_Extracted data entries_
========
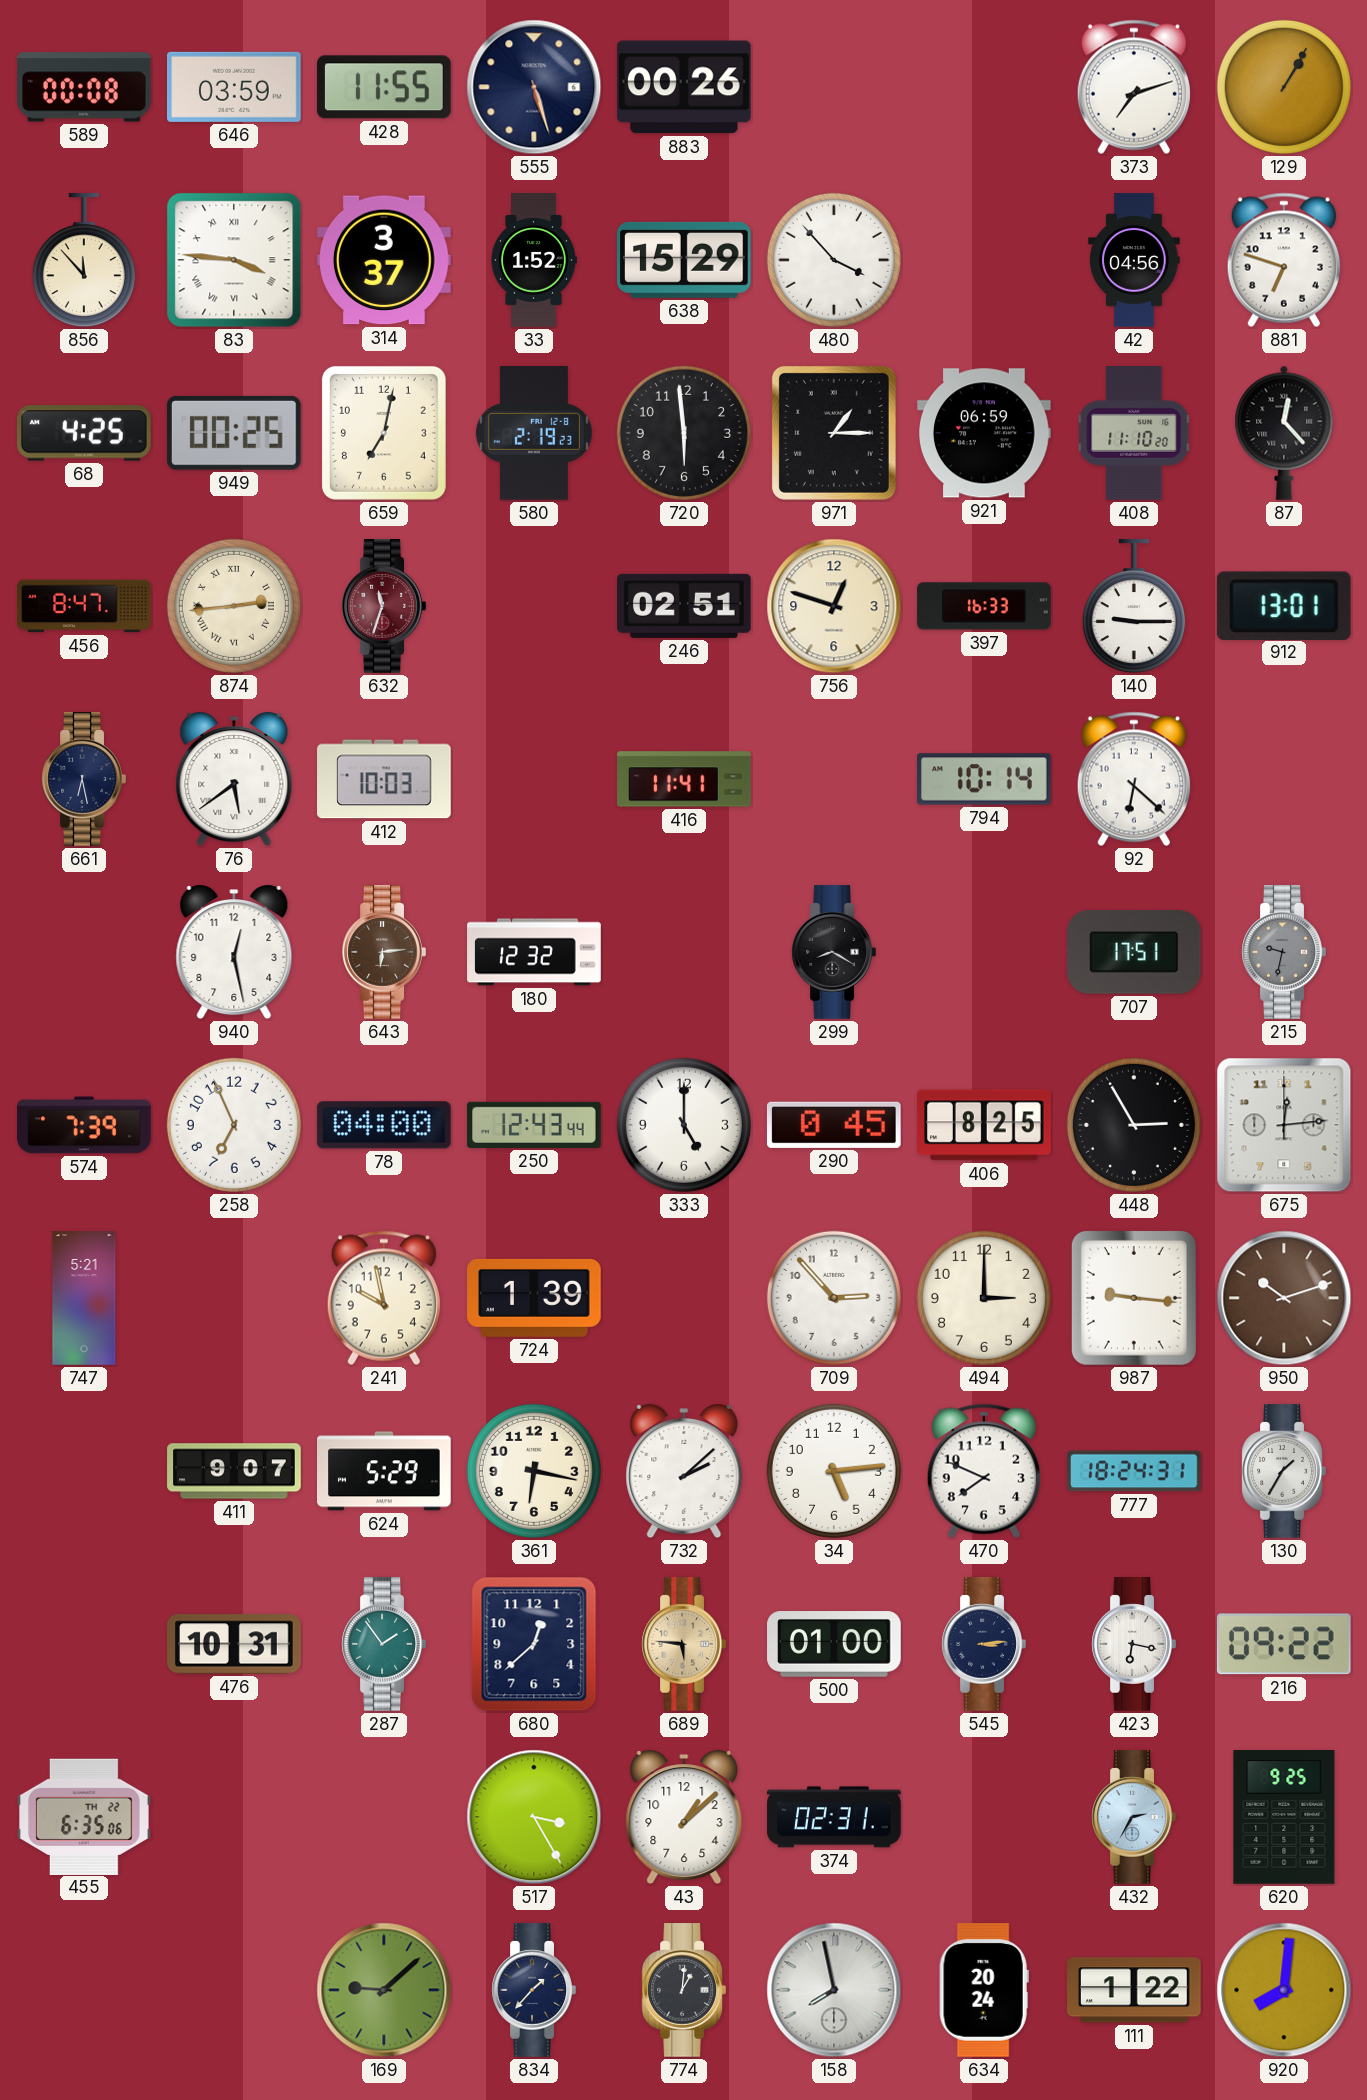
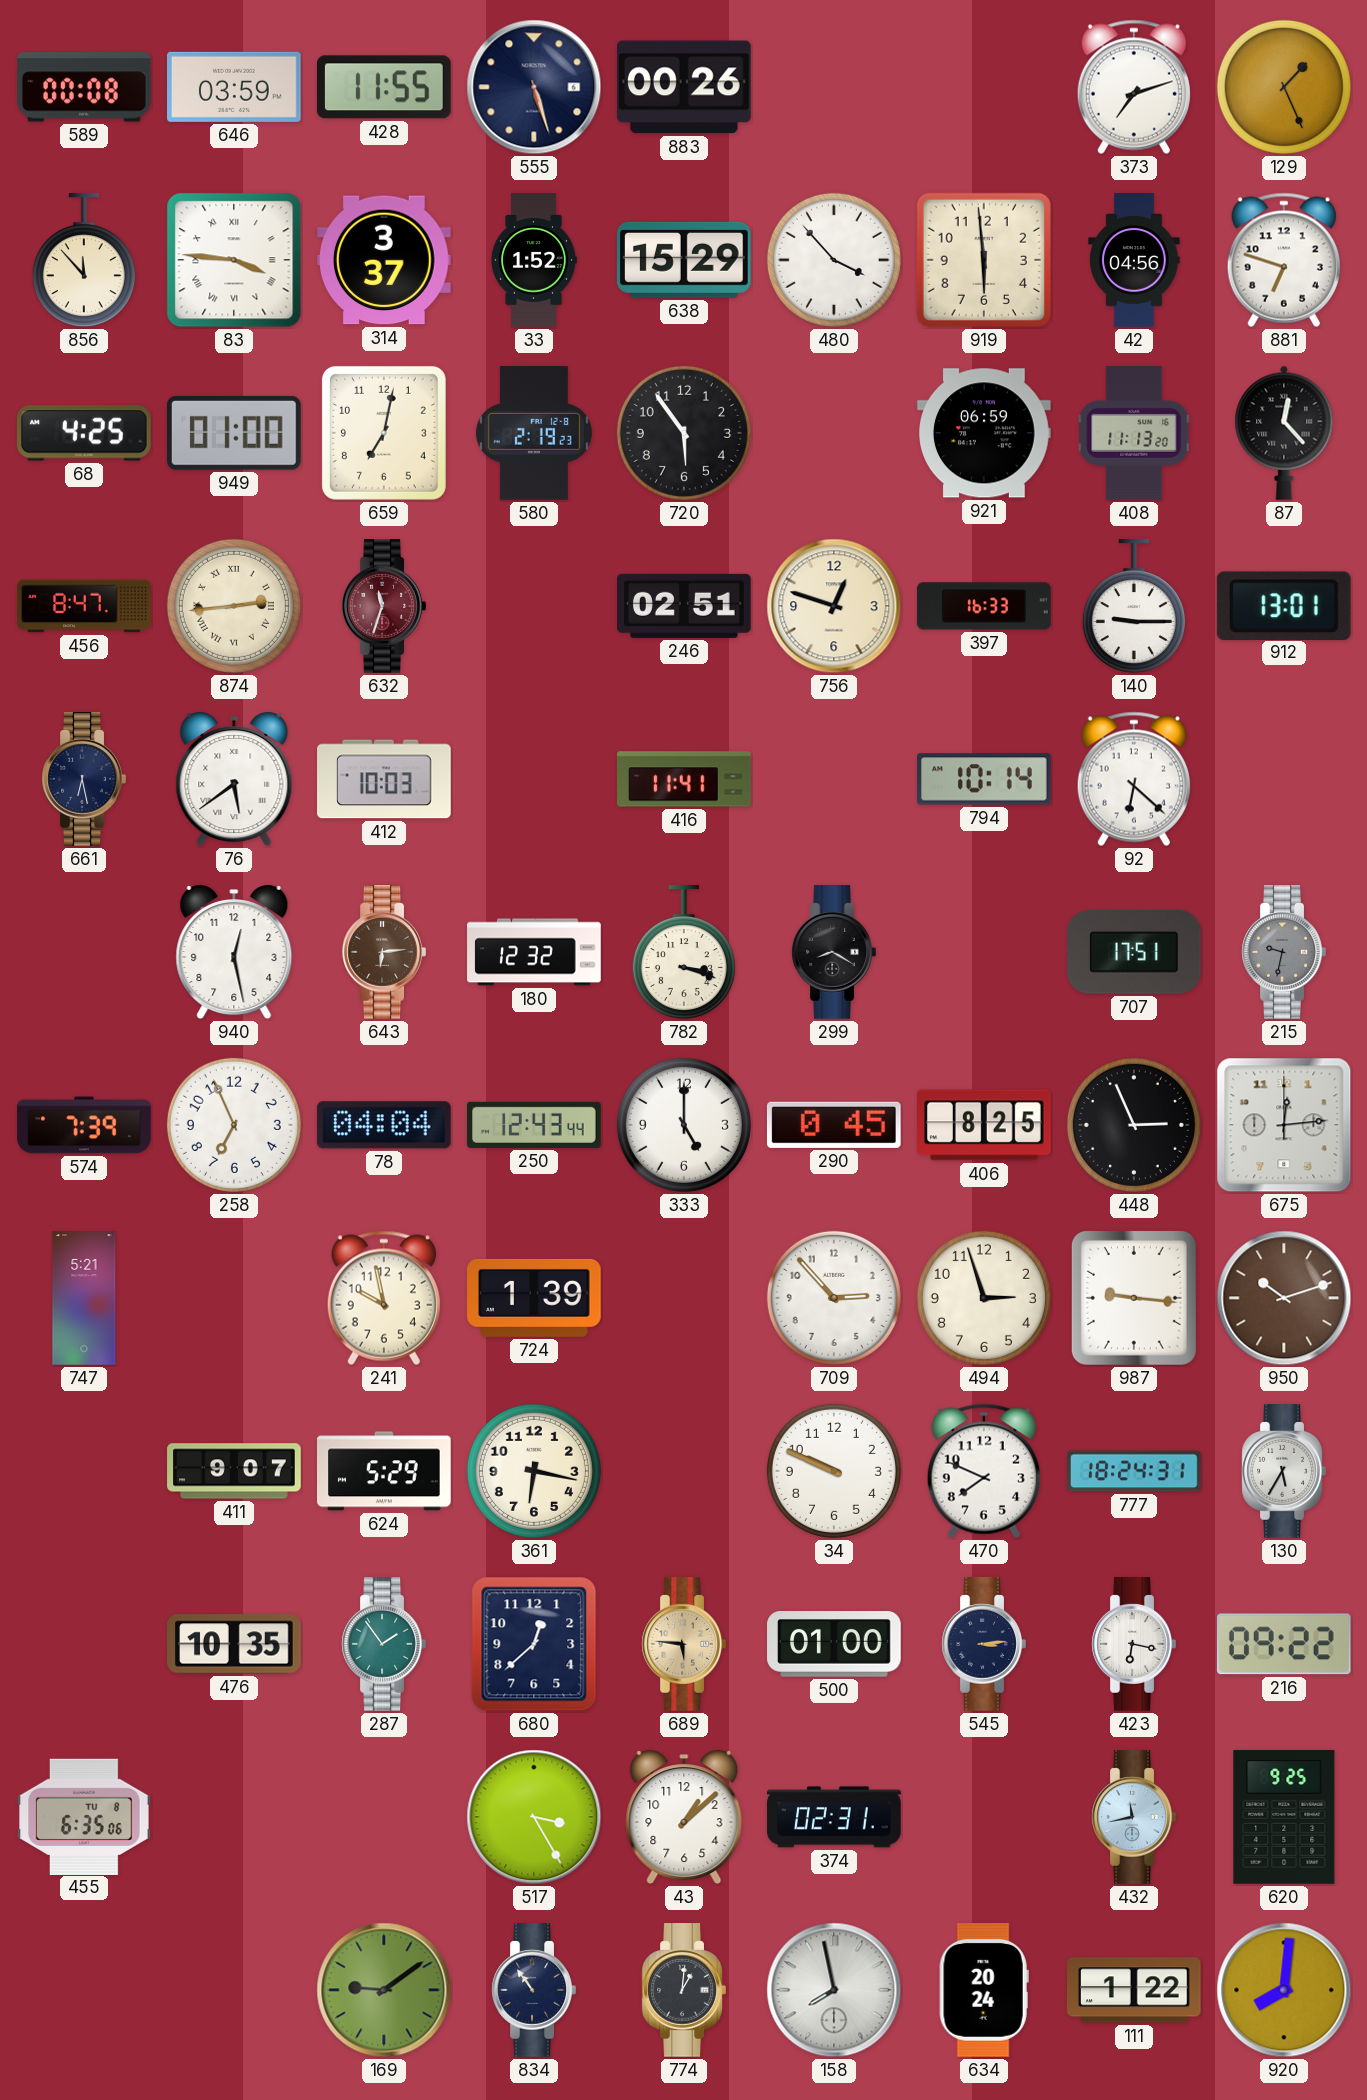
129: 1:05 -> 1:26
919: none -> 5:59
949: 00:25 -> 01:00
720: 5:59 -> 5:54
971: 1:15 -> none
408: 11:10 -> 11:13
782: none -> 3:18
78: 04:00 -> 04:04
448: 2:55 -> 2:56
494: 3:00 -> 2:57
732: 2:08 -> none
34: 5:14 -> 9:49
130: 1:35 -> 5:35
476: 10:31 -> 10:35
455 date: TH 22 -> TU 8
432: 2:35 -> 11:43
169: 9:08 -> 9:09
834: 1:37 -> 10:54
========
_Task brief_
Copy the lines above word for word, leaving out the pictures.

_Result of the exercise_
129: 1:05 -> 1:26
919: none -> 5:59
949: 00:25 -> 01:00
720: 5:59 -> 5:54
971: 1:15 -> none
408: 11:10 -> 11:13
782: none -> 3:18
78: 04:00 -> 04:04
448: 2:55 -> 2:56
494: 3:00 -> 2:57
732: 2:08 -> none
34: 5:14 -> 9:49
130: 1:35 -> 5:35
476: 10:31 -> 10:35
455 date: TH 22 -> TU 8
432: 2:35 -> 11:43
169: 9:08 -> 9:09
834: 1:37 -> 10:54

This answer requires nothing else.